[What you have to do] Find the line containing "TP3: test point (LINE2) -> none", then return it and every line after it through the end of the records, exactly. Leave out pictures.

(Data records)
————————

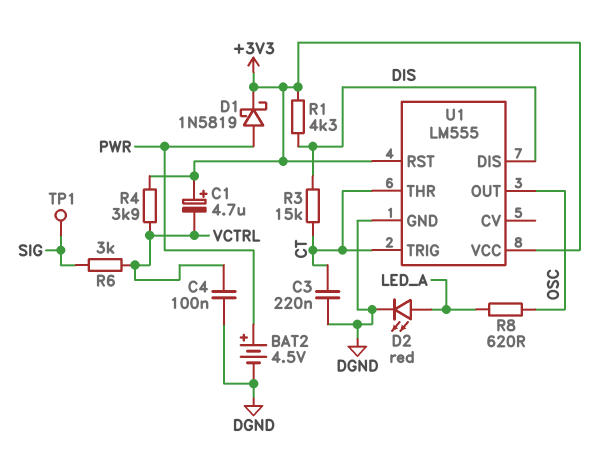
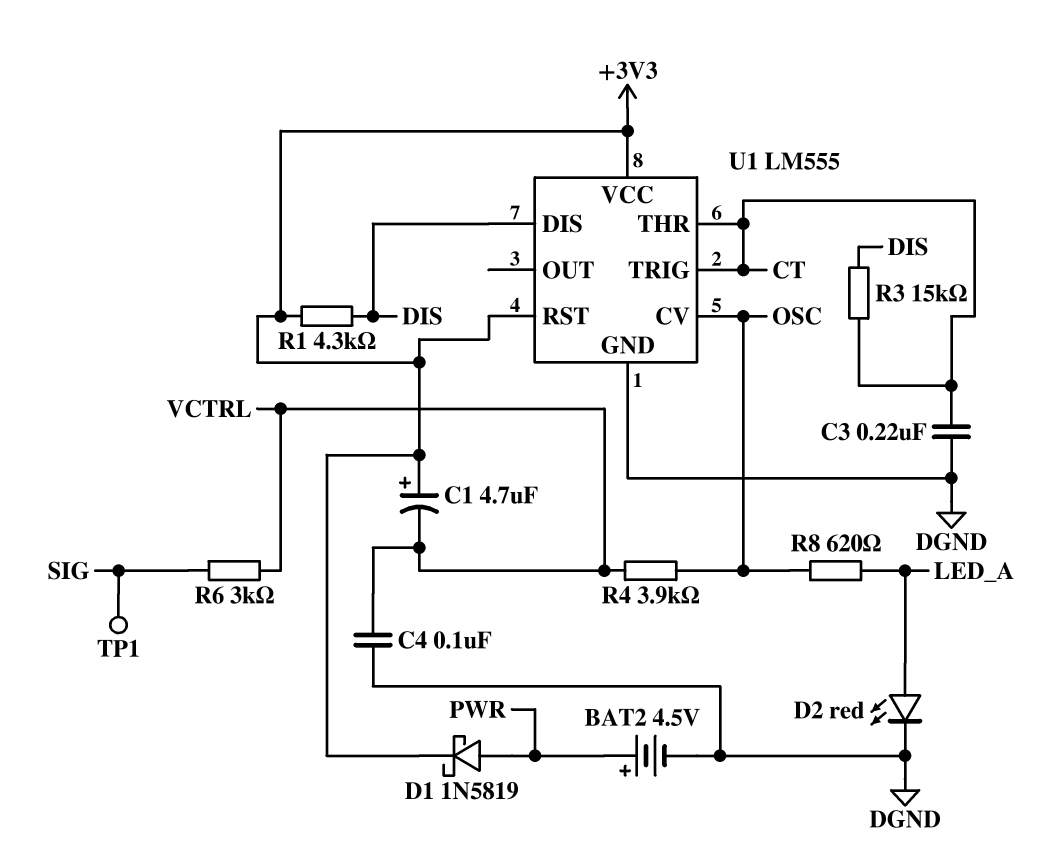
R4: 3.9k (+3V3, VCTRL) -> 3.9k (OSC, VCTRL)
U1 pin CV: none -> OSC
U1 pin OUT: OSC -> none

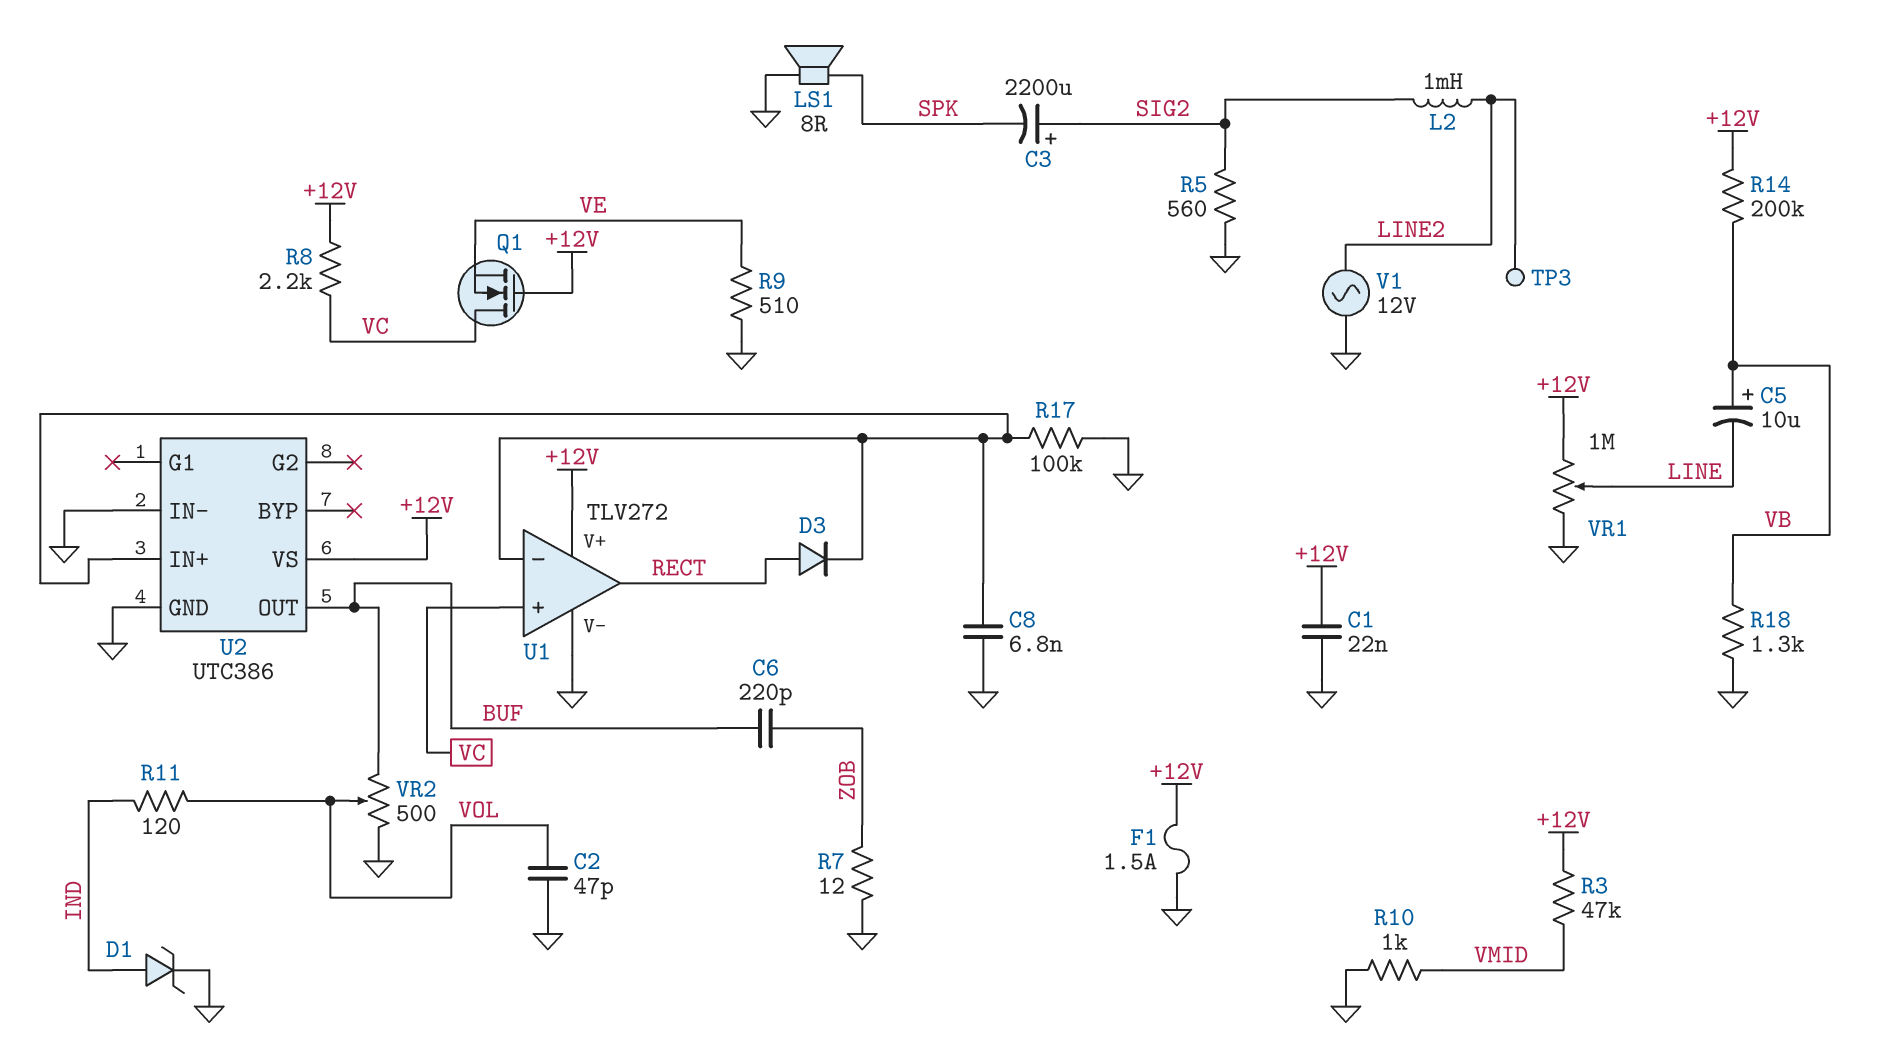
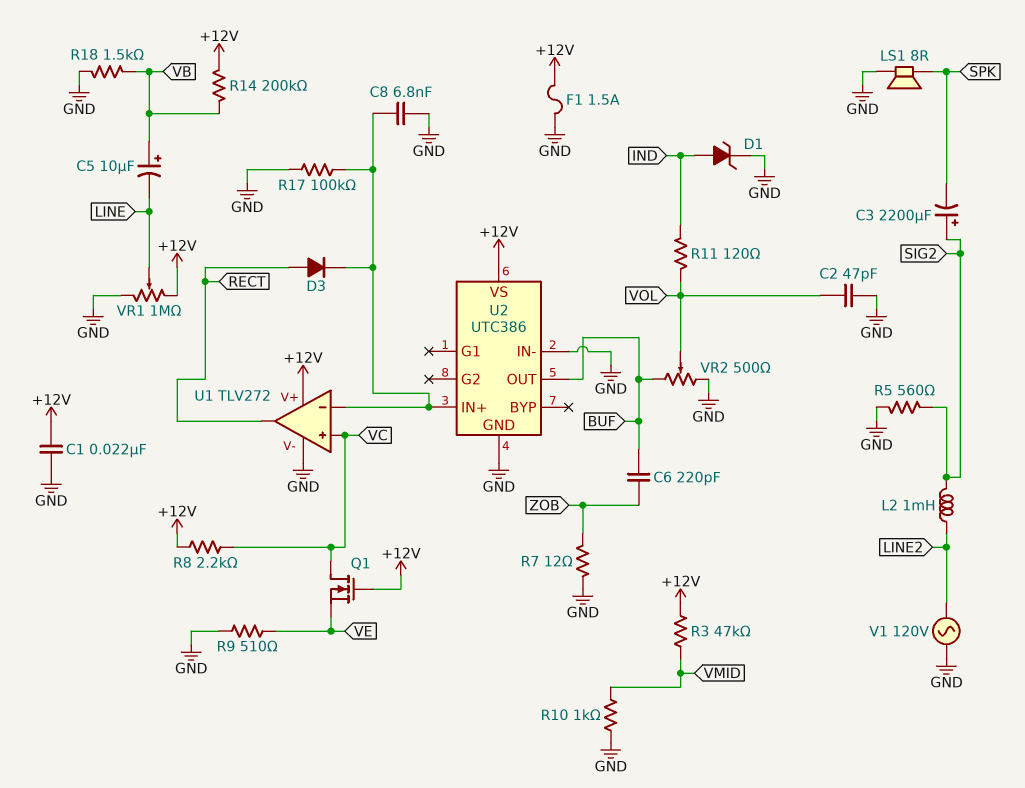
R18: 1.3k (GND, VB) -> 1.5k (GND, VB)
TP3: test point (LINE2) -> none
V1: AC 12V (GND, LINE2) -> AC 120V (GND, LINE2)

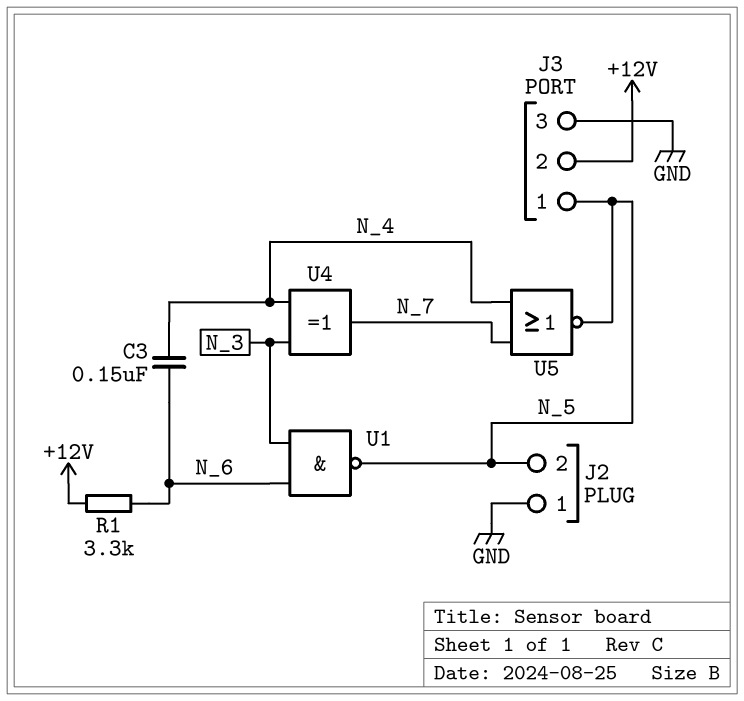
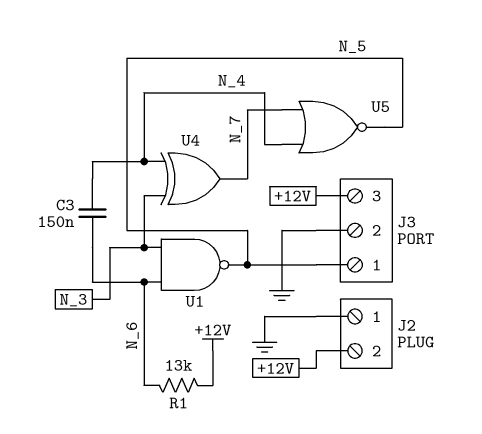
J2 pin 2: N_5 -> +12V
J3 pin 2: +12V -> GND
J3 pin 3: GND -> +12V
R1: 3.3k (+12V, N_6) -> 13k (+12V, N_6)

————————

[Exercise answer]
TP3: test point (LINE2) -> none
V1: AC 12V (GND, LINE2) -> AC 120V (GND, LINE2)

J2 pin 2: N_5 -> +12V
J3 pin 2: +12V -> GND
J3 pin 3: GND -> +12V
R1: 3.3k (+12V, N_6) -> 13k (+12V, N_6)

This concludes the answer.